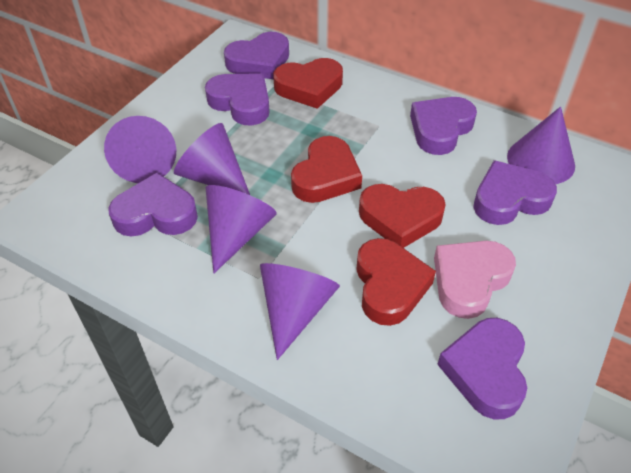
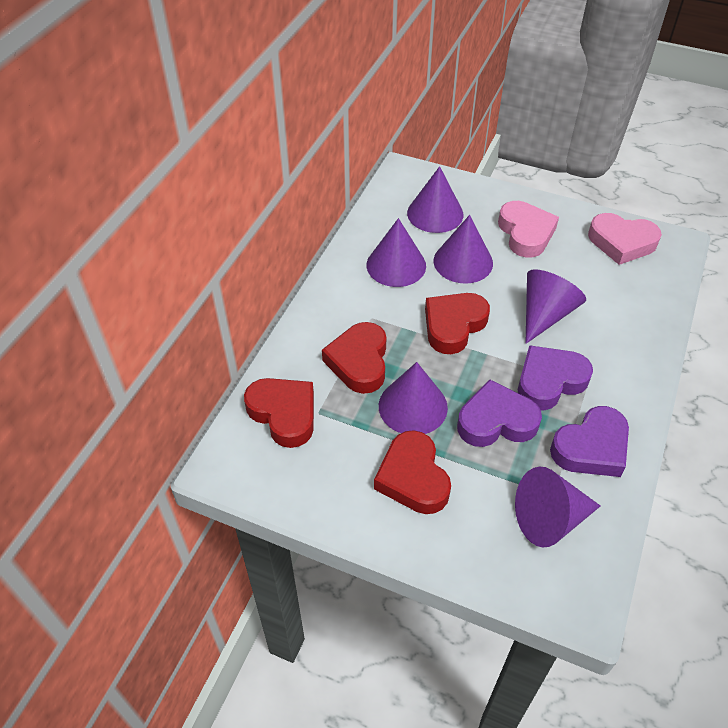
pink heart: 1 -> 2
purple cone: 5 -> 6
purple heart: 6 -> 3

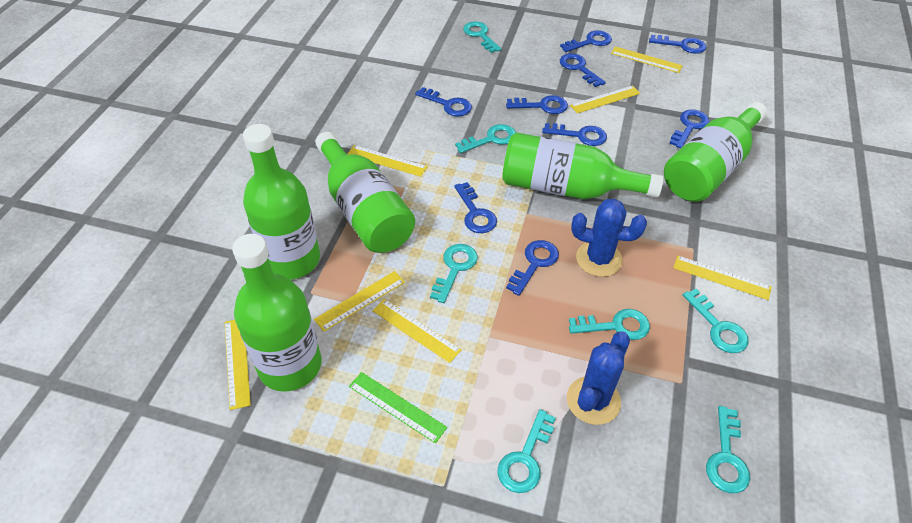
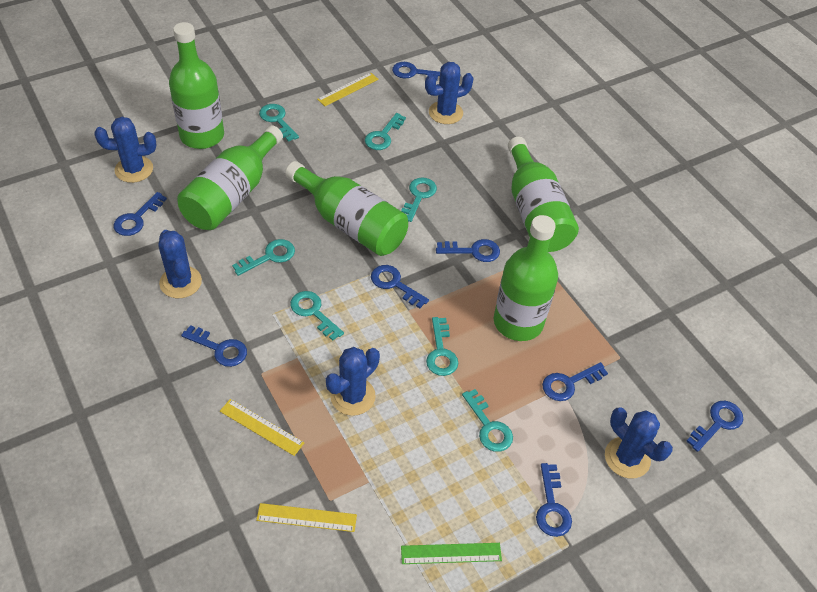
blue cactus: 2 -> 5
blue key: 9 -> 8
yellow ruler: 7 -> 3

-----

Down to the last line, return the entries above exactly, with no pictures.

pink heart: 1 -> 2
purple cone: 5 -> 6
purple heart: 6 -> 3

blue cactus: 2 -> 5
blue key: 9 -> 8
yellow ruler: 7 -> 3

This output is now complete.